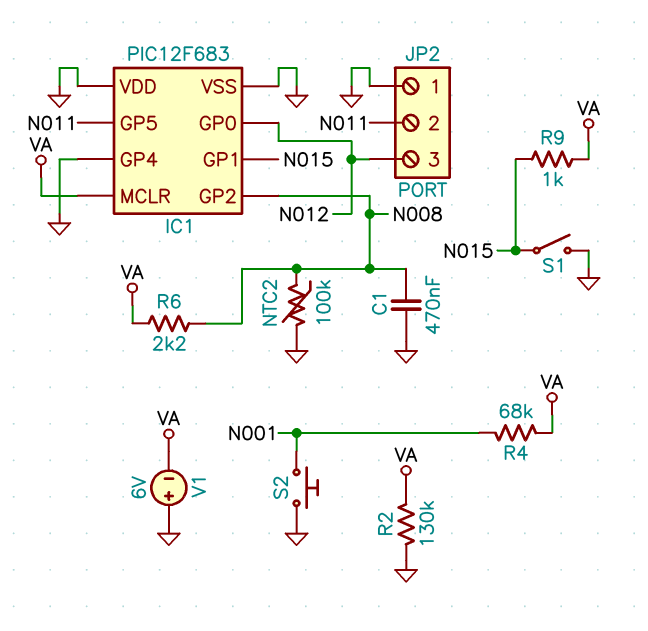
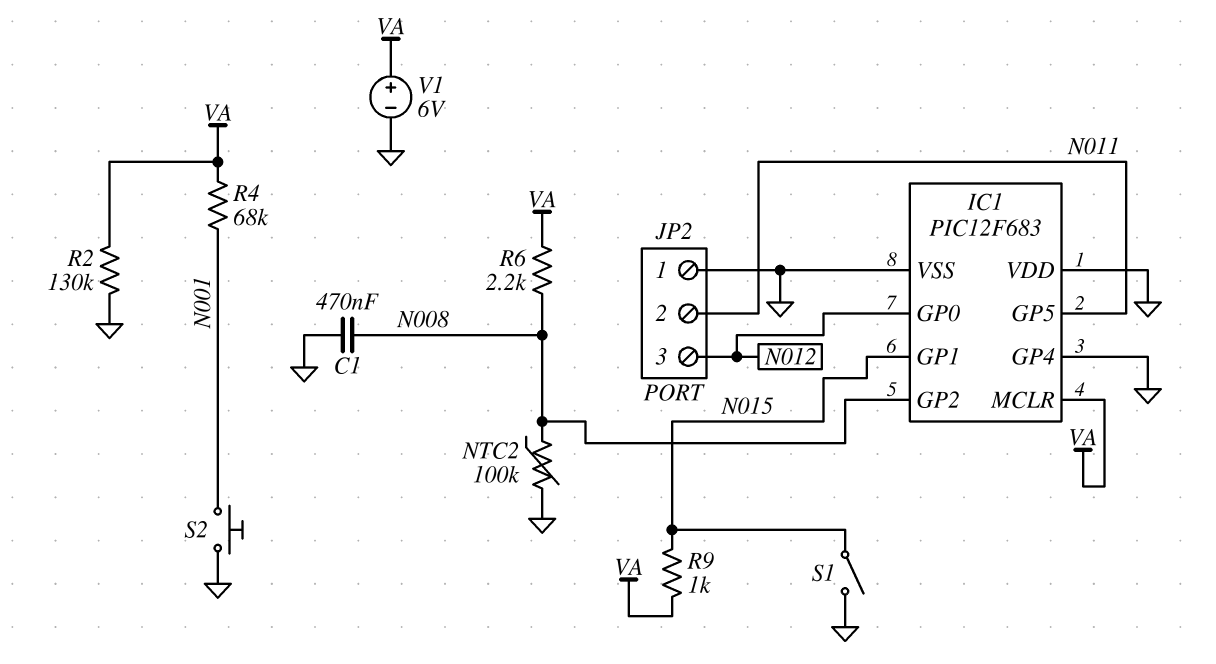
V1: 6V (plus GND, minus VA) -> 6V (plus VA, minus GND)

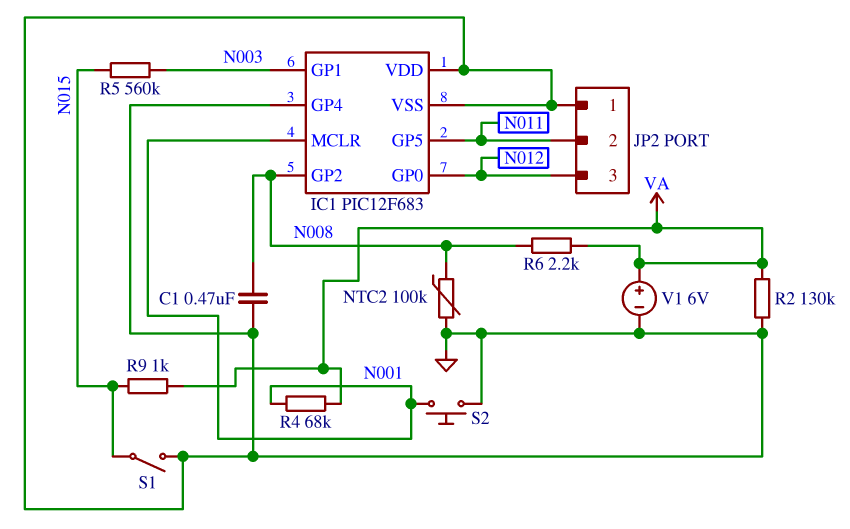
IC1 pin GP1: N015 -> N003
IC1 pin MCLR: VA -> N001
R5: none -> 560k (N003, N015)

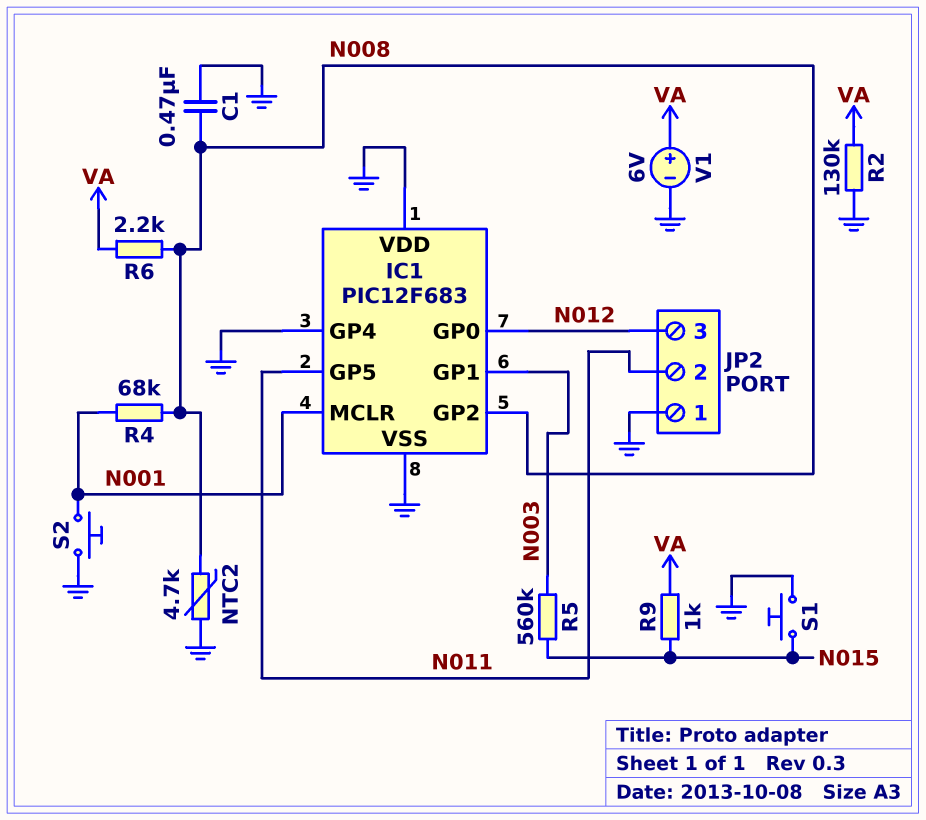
NTC2: 100k (GND, N008) -> 4.7k (GND, N008)
R4: 68k (N001, VA) -> 68k (N001, N008)
S1: switch (GND, N015) -> button (GND, N015)

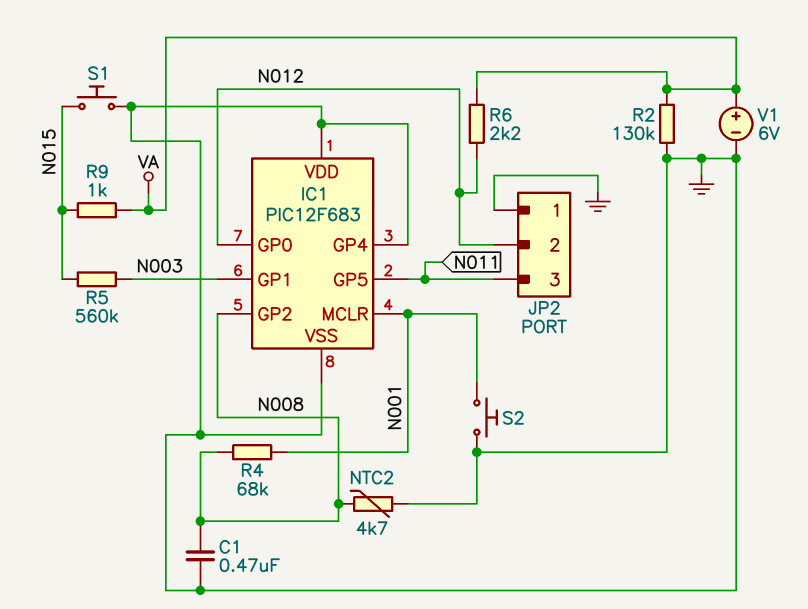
JP2 pin 2: N011 -> N012
JP2 pin 3: N012 -> N011
R6: 2.2k (N008, VA) -> 2.2k (N012, VA)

YOUR ASSIGNMENT
Leave the pictures aside and transcribe only the lines from the one holding "S1: switch (GND, N015) -> button (GND, N015)" through the final line of the records above.

WORKED SOLUTION
S1: switch (GND, N015) -> button (GND, N015)

JP2 pin 2: N011 -> N012
JP2 pin 3: N012 -> N011
R6: 2.2k (N008, VA) -> 2.2k (N012, VA)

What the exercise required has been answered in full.